EXERCISE DATA >>
⁂

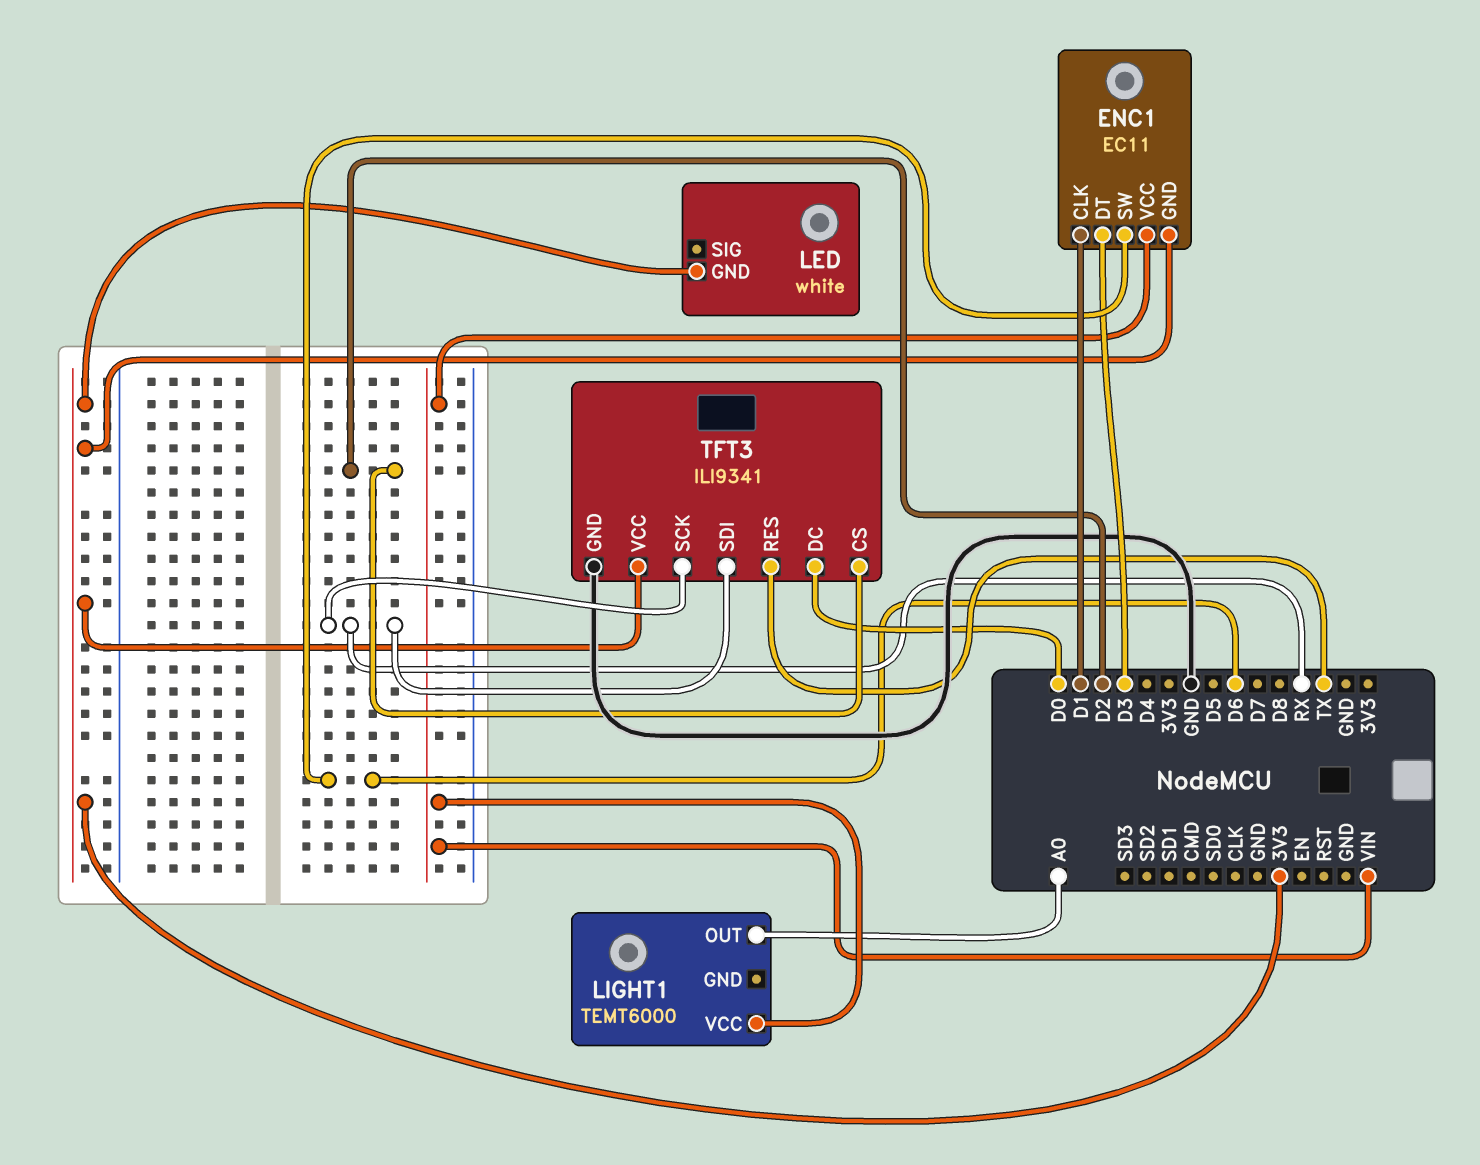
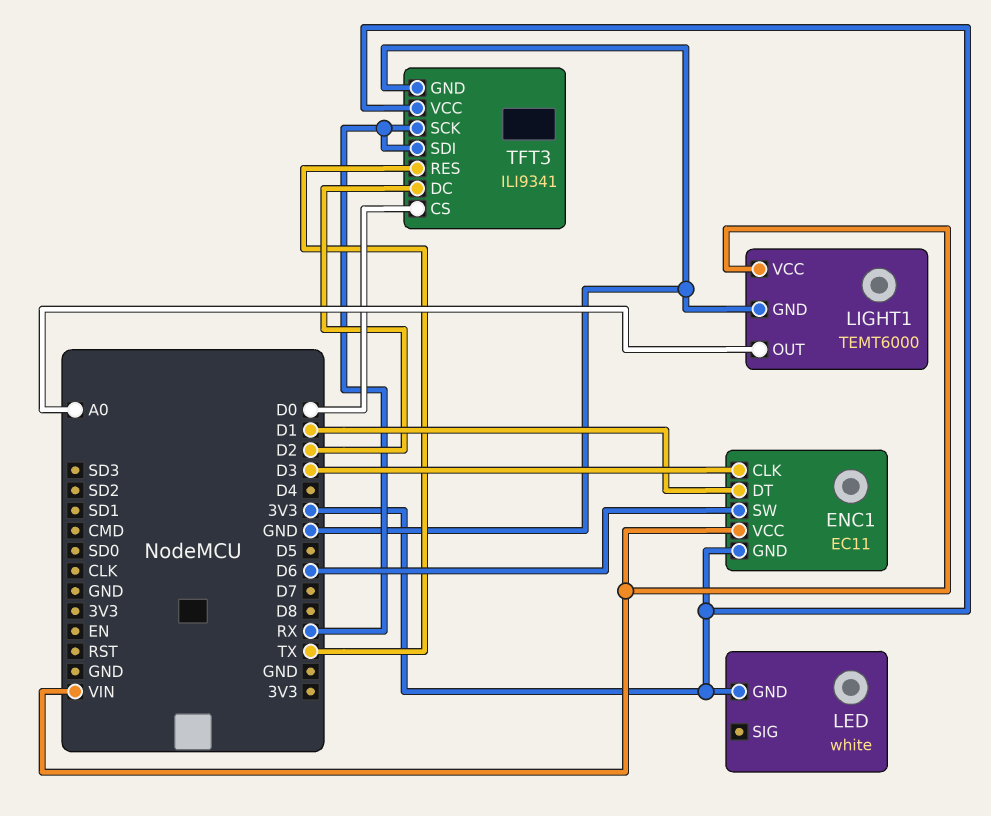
ENC1 pin CLK: D1 -> D3
ENC1 pin DT: D3 -> D1
LIGHT1 pin GND: none -> GND
TFT3 pin CS: D2 -> D0
TFT3 pin DC: D0 -> D2

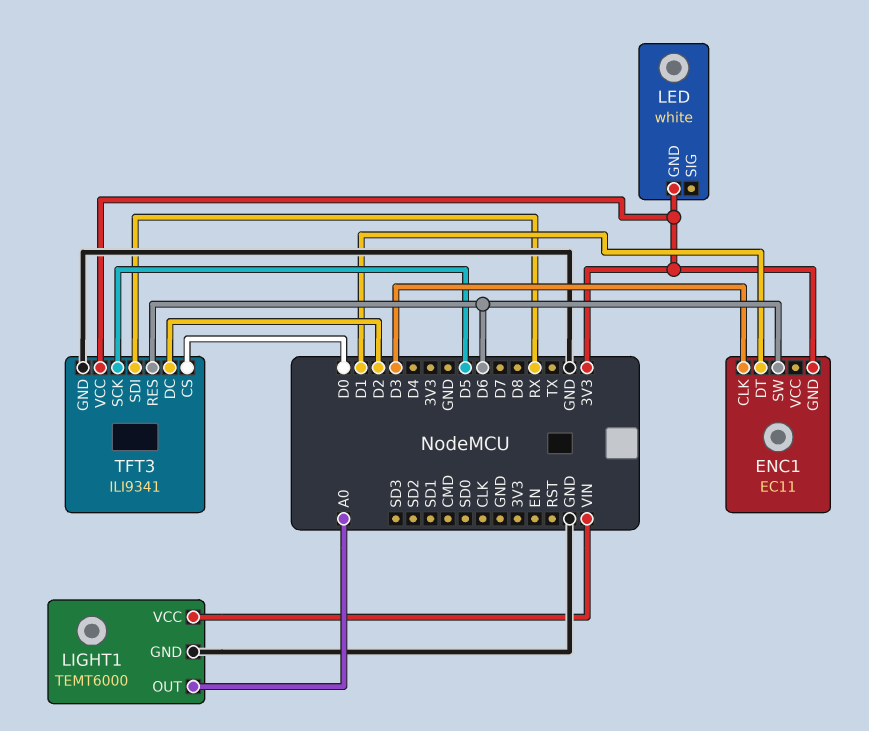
ENC1 pin VCC: VIN -> none
TFT3 pin RES: TX -> D6
TFT3 pin SCK: RX -> D5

⁂

WORK TO COMPLETE >> Every line that holds the string "none" must be copied from the records above.

RESPONSE >>
LIGHT1 pin GND: none -> GND
ENC1 pin VCC: VIN -> none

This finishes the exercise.